◆ TASK INSTRUCTIONS:
With no edits of any kind, print each record that follows.

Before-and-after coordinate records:

··········

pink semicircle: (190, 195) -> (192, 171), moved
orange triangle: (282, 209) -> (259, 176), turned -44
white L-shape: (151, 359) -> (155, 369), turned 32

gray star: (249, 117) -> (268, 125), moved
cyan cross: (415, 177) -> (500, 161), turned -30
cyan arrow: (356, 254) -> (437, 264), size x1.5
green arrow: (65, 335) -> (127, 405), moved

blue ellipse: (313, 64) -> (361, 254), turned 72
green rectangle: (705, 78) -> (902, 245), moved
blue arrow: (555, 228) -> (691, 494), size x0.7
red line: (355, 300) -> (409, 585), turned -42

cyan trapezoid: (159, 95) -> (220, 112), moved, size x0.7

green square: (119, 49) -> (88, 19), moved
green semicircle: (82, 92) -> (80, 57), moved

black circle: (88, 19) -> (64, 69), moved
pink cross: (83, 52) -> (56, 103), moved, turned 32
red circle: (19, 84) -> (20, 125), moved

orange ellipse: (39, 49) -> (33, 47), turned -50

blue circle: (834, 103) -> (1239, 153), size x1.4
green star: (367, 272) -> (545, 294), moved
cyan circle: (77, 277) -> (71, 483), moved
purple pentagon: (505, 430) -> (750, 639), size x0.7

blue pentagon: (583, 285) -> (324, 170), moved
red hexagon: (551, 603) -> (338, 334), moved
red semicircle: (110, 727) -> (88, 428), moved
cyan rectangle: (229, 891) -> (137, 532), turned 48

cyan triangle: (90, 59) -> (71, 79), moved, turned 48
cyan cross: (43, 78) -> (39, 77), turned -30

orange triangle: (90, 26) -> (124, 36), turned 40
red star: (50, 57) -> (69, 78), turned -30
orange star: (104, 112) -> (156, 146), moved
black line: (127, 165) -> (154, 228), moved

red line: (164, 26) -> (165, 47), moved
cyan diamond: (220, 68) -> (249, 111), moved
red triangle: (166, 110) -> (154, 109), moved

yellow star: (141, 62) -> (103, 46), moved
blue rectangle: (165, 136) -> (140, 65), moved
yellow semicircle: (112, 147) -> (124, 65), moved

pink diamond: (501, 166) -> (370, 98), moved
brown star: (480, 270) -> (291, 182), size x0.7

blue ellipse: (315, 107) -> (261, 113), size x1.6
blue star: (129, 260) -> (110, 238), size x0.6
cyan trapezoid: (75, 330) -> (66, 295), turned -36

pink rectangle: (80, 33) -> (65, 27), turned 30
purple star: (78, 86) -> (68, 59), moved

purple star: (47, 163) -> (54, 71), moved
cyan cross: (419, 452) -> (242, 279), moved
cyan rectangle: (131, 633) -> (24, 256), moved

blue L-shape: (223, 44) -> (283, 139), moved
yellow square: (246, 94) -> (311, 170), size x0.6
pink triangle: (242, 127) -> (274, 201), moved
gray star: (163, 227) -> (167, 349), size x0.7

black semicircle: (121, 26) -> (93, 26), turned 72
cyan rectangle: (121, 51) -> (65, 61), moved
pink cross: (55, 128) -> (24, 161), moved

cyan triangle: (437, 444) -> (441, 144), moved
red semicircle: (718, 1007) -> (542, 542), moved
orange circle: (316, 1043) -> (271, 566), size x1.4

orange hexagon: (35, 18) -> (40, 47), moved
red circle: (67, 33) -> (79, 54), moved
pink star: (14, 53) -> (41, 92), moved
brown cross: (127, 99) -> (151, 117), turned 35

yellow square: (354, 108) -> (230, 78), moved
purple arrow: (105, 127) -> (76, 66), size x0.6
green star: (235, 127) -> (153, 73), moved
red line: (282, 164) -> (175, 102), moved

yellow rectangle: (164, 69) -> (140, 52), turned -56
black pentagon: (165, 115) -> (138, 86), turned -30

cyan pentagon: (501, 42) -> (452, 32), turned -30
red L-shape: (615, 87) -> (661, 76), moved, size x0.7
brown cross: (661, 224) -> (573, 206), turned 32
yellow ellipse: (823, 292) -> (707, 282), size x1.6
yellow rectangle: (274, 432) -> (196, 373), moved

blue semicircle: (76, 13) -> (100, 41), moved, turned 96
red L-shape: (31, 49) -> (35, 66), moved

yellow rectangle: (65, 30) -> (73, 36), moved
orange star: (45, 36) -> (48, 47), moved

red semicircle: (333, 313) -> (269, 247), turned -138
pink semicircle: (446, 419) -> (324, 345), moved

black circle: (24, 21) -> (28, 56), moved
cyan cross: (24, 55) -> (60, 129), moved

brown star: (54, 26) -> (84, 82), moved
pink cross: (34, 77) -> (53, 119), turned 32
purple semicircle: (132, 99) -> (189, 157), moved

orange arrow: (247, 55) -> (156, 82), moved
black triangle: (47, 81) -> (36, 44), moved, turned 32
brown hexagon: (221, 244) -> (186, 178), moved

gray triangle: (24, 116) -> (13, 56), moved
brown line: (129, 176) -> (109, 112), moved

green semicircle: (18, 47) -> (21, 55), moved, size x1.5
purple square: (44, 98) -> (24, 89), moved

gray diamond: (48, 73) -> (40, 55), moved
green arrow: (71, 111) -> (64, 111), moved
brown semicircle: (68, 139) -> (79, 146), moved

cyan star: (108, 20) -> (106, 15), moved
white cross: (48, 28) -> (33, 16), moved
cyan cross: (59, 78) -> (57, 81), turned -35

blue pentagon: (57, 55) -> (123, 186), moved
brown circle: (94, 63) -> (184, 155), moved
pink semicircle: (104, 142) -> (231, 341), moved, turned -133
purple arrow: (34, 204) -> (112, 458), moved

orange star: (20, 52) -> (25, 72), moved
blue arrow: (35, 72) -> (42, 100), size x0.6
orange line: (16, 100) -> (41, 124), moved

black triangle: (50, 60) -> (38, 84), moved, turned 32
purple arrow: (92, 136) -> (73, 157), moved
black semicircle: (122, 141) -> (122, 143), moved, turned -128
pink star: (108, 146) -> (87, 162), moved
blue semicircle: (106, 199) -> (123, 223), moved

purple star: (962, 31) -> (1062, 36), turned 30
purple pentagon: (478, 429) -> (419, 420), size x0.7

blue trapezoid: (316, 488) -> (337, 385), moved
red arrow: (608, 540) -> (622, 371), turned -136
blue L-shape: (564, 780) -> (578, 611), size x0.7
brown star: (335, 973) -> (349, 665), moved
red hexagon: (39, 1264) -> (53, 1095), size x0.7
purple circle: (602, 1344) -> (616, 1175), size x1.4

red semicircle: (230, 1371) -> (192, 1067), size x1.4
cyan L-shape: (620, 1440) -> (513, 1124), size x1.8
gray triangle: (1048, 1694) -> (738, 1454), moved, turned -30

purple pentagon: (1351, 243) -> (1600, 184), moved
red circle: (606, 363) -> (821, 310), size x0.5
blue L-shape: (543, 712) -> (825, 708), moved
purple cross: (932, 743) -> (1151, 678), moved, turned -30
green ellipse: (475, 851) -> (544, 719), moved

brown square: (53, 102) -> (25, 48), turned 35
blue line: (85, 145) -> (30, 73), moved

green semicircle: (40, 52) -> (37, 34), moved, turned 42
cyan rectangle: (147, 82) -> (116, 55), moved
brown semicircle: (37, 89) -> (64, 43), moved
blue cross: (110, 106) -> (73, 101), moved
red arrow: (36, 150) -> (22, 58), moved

··········

◆ SOLUTION TO THE PROBLEM:
pink semicircle: (190, 195) -> (192, 171), moved
orange triangle: (282, 209) -> (259, 176), turned -44
white L-shape: (151, 359) -> (155, 369), turned 32

gray star: (249, 117) -> (268, 125), moved
cyan cross: (415, 177) -> (500, 161), turned -30
cyan arrow: (356, 254) -> (437, 264), size x1.5
green arrow: (65, 335) -> (127, 405), moved

blue ellipse: (313, 64) -> (361, 254), turned 72
green rectangle: (705, 78) -> (902, 245), moved
blue arrow: (555, 228) -> (691, 494), size x0.7
red line: (355, 300) -> (409, 585), turned -42

cyan trapezoid: (159, 95) -> (220, 112), moved, size x0.7

green square: (119, 49) -> (88, 19), moved
green semicircle: (82, 92) -> (80, 57), moved

black circle: (88, 19) -> (64, 69), moved
pink cross: (83, 52) -> (56, 103), moved, turned 32
red circle: (19, 84) -> (20, 125), moved

orange ellipse: (39, 49) -> (33, 47), turned -50

blue circle: (834, 103) -> (1239, 153), size x1.4
green star: (367, 272) -> (545, 294), moved
cyan circle: (77, 277) -> (71, 483), moved
purple pentagon: (505, 430) -> (750, 639), size x0.7

blue pentagon: (583, 285) -> (324, 170), moved
red hexagon: (551, 603) -> (338, 334), moved
red semicircle: (110, 727) -> (88, 428), moved
cyan rectangle: (229, 891) -> (137, 532), turned 48

cyan triangle: (90, 59) -> (71, 79), moved, turned 48
cyan cross: (43, 78) -> (39, 77), turned -30

orange triangle: (90, 26) -> (124, 36), turned 40
red star: (50, 57) -> (69, 78), turned -30
orange star: (104, 112) -> (156, 146), moved
black line: (127, 165) -> (154, 228), moved

red line: (164, 26) -> (165, 47), moved
cyan diamond: (220, 68) -> (249, 111), moved
red triangle: (166, 110) -> (154, 109), moved

yellow star: (141, 62) -> (103, 46), moved
blue rectangle: (165, 136) -> (140, 65), moved
yellow semicircle: (112, 147) -> (124, 65), moved

pink diamond: (501, 166) -> (370, 98), moved
brown star: (480, 270) -> (291, 182), size x0.7

blue ellipse: (315, 107) -> (261, 113), size x1.6
blue star: (129, 260) -> (110, 238), size x0.6
cyan trapezoid: (75, 330) -> (66, 295), turned -36

pink rectangle: (80, 33) -> (65, 27), turned 30
purple star: (78, 86) -> (68, 59), moved

purple star: (47, 163) -> (54, 71), moved
cyan cross: (419, 452) -> (242, 279), moved
cyan rectangle: (131, 633) -> (24, 256), moved

blue L-shape: (223, 44) -> (283, 139), moved
yellow square: (246, 94) -> (311, 170), size x0.6
pink triangle: (242, 127) -> (274, 201), moved
gray star: (163, 227) -> (167, 349), size x0.7

black semicircle: (121, 26) -> (93, 26), turned 72
cyan rectangle: (121, 51) -> (65, 61), moved
pink cross: (55, 128) -> (24, 161), moved

cyan triangle: (437, 444) -> (441, 144), moved
red semicircle: (718, 1007) -> (542, 542), moved
orange circle: (316, 1043) -> (271, 566), size x1.4

orange hexagon: (35, 18) -> (40, 47), moved
red circle: (67, 33) -> (79, 54), moved
pink star: (14, 53) -> (41, 92), moved
brown cross: (127, 99) -> (151, 117), turned 35

yellow square: (354, 108) -> (230, 78), moved
purple arrow: (105, 127) -> (76, 66), size x0.6
green star: (235, 127) -> (153, 73), moved
red line: (282, 164) -> (175, 102), moved

yellow rectangle: (164, 69) -> (140, 52), turned -56
black pentagon: (165, 115) -> (138, 86), turned -30

cyan pentagon: (501, 42) -> (452, 32), turned -30
red L-shape: (615, 87) -> (661, 76), moved, size x0.7
brown cross: (661, 224) -> (573, 206), turned 32
yellow ellipse: (823, 292) -> (707, 282), size x1.6
yellow rectangle: (274, 432) -> (196, 373), moved

blue semicircle: (76, 13) -> (100, 41), moved, turned 96
red L-shape: (31, 49) -> (35, 66), moved

yellow rectangle: (65, 30) -> (73, 36), moved
orange star: (45, 36) -> (48, 47), moved

red semicircle: (333, 313) -> (269, 247), turned -138
pink semicircle: (446, 419) -> (324, 345), moved

black circle: (24, 21) -> (28, 56), moved
cyan cross: (24, 55) -> (60, 129), moved

brown star: (54, 26) -> (84, 82), moved
pink cross: (34, 77) -> (53, 119), turned 32
purple semicircle: (132, 99) -> (189, 157), moved

orange arrow: (247, 55) -> (156, 82), moved
black triangle: (47, 81) -> (36, 44), moved, turned 32
brown hexagon: (221, 244) -> (186, 178), moved

gray triangle: (24, 116) -> (13, 56), moved
brown line: (129, 176) -> (109, 112), moved

green semicircle: (18, 47) -> (21, 55), moved, size x1.5
purple square: (44, 98) -> (24, 89), moved

gray diamond: (48, 73) -> (40, 55), moved
green arrow: (71, 111) -> (64, 111), moved
brown semicircle: (68, 139) -> (79, 146), moved

cyan star: (108, 20) -> (106, 15), moved
white cross: (48, 28) -> (33, 16), moved
cyan cross: (59, 78) -> (57, 81), turned -35

blue pentagon: (57, 55) -> (123, 186), moved
brown circle: (94, 63) -> (184, 155), moved
pink semicircle: (104, 142) -> (231, 341), moved, turned -133
purple arrow: (34, 204) -> (112, 458), moved

orange star: (20, 52) -> (25, 72), moved
blue arrow: (35, 72) -> (42, 100), size x0.6
orange line: (16, 100) -> (41, 124), moved

black triangle: (50, 60) -> (38, 84), moved, turned 32
purple arrow: (92, 136) -> (73, 157), moved
black semicircle: (122, 141) -> (122, 143), moved, turned -128
pink star: (108, 146) -> (87, 162), moved
blue semicircle: (106, 199) -> (123, 223), moved

purple star: (962, 31) -> (1062, 36), turned 30
purple pentagon: (478, 429) -> (419, 420), size x0.7

blue trapezoid: (316, 488) -> (337, 385), moved
red arrow: (608, 540) -> (622, 371), turned -136
blue L-shape: (564, 780) -> (578, 611), size x0.7
brown star: (335, 973) -> (349, 665), moved
red hexagon: (39, 1264) -> (53, 1095), size x0.7
purple circle: (602, 1344) -> (616, 1175), size x1.4

red semicircle: (230, 1371) -> (192, 1067), size x1.4
cyan L-shape: (620, 1440) -> (513, 1124), size x1.8
gray triangle: (1048, 1694) -> (738, 1454), moved, turned -30

purple pentagon: (1351, 243) -> (1600, 184), moved
red circle: (606, 363) -> (821, 310), size x0.5
blue L-shape: (543, 712) -> (825, 708), moved
purple cross: (932, 743) -> (1151, 678), moved, turned -30
green ellipse: (475, 851) -> (544, 719), moved

brown square: (53, 102) -> (25, 48), turned 35
blue line: (85, 145) -> (30, 73), moved

green semicircle: (40, 52) -> (37, 34), moved, turned 42
cyan rectangle: (147, 82) -> (116, 55), moved
brown semicircle: (37, 89) -> (64, 43), moved
blue cross: (110, 106) -> (73, 101), moved
red arrow: (36, 150) -> (22, 58), moved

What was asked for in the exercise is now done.